◆ **Task**:
Report every line of the entries that contains the word "green".

(Scene change data)
----------------------------------------

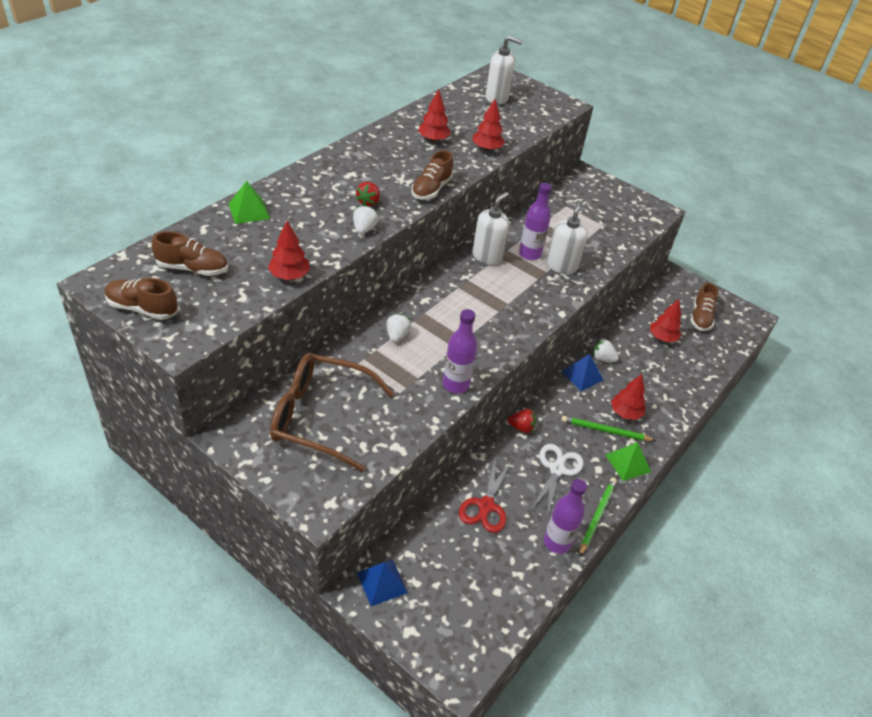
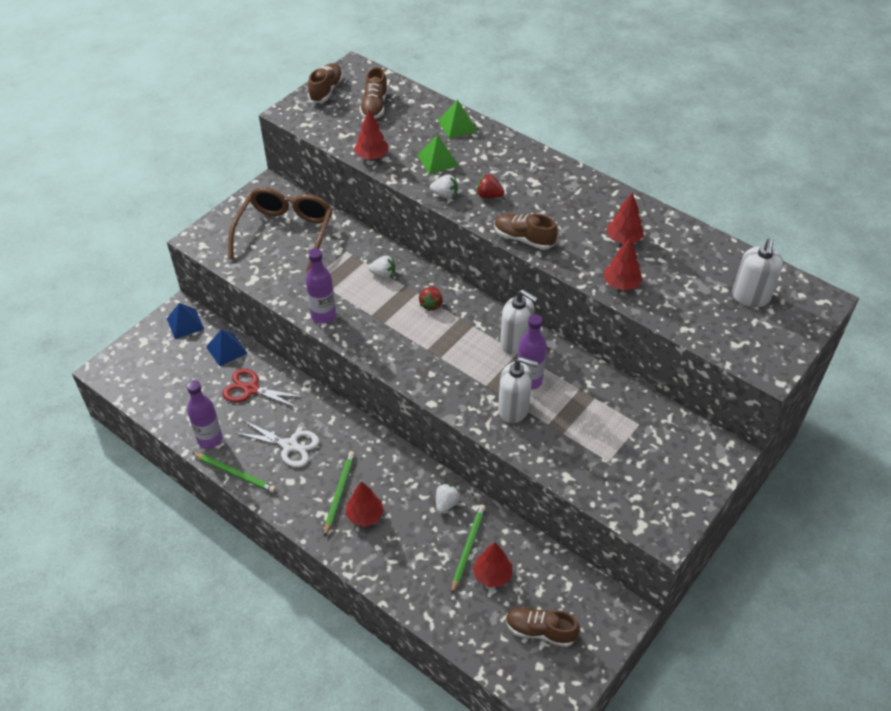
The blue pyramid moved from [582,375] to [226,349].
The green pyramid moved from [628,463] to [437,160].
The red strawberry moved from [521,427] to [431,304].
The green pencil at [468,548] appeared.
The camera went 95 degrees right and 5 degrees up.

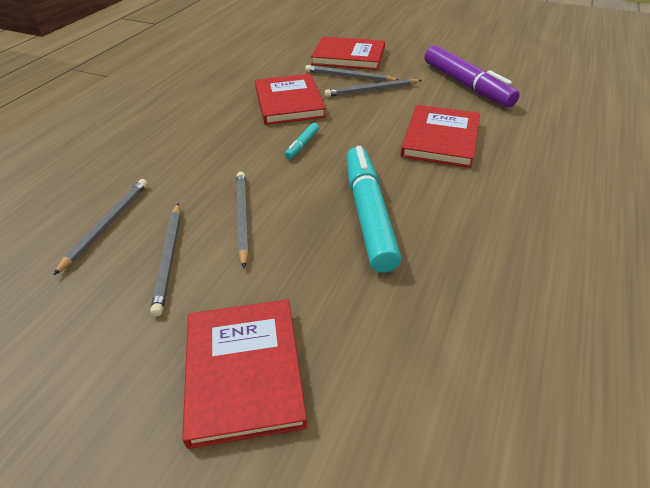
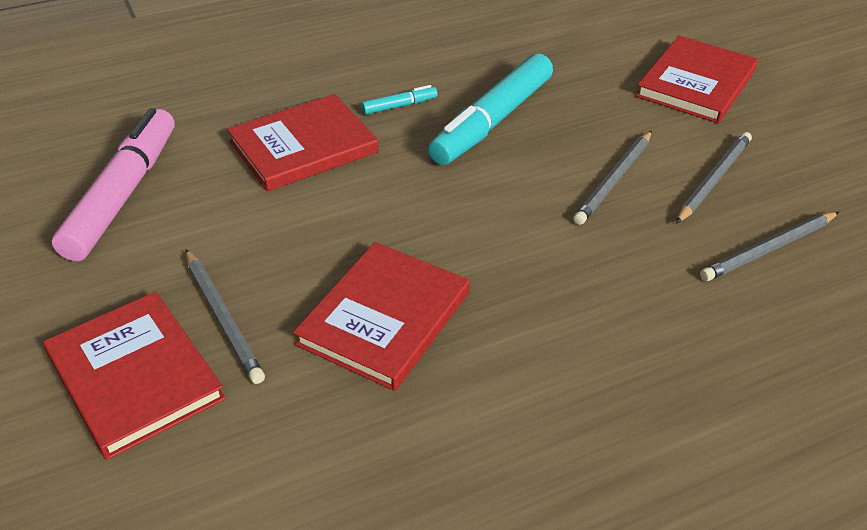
The purple marker at [466,85] became the pink marker at [123,194].
The turquoise marker moved from [302,145] to [399,106].
The grey pencil at [371,90] disappeared.
The camera went 140 degrees left and 0 degrees up.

----------------------------------------

◆ **Answer for the task**:
The green pyramid moved from [628,463] to [437,160].
The green pencil at [468,548] appeared.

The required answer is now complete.